* **What you will do**:
Since only the total matters, count the lines of these entries containing the word "white" and write that total alone.

* **Information shown**:
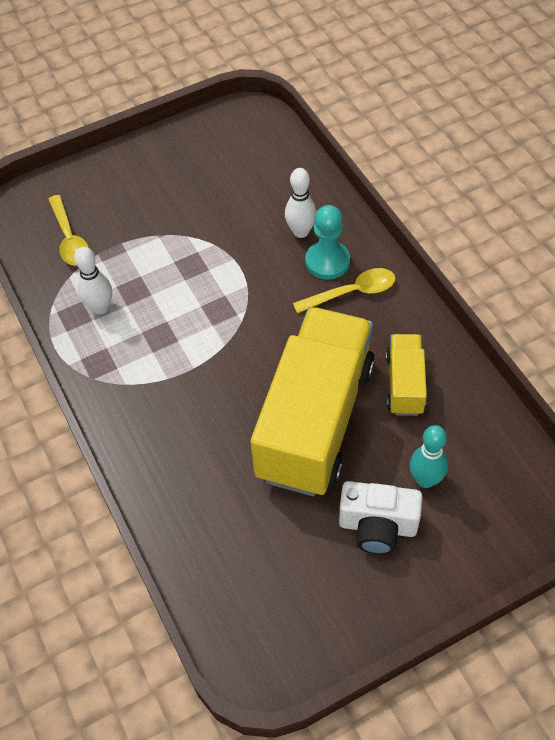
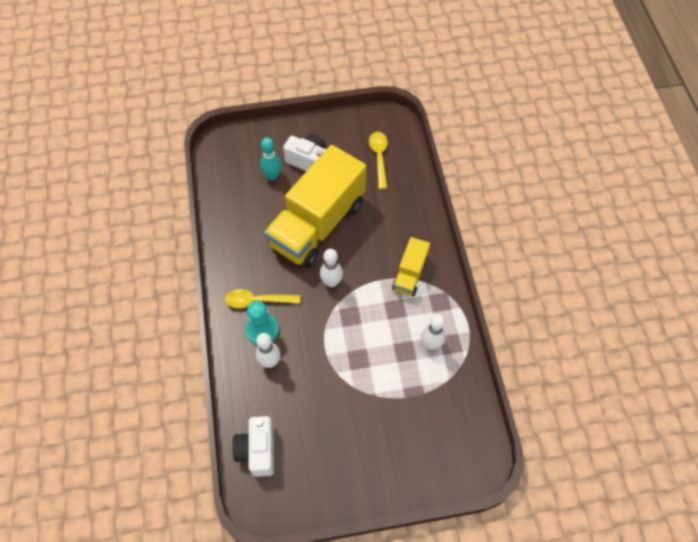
camera: 165 degrees left, 5 degrees up
(69, 238) = (443, 415): yellow spoon -> yellow spoon (379, 157)
(260, 344) = (331, 282): none -> white bowling pin
(274, 151) = (257, 450): none -> white camera
(405, 384) = (255, 229): yellow truck -> yellow truck (410, 274)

* **Answer for the task**:
2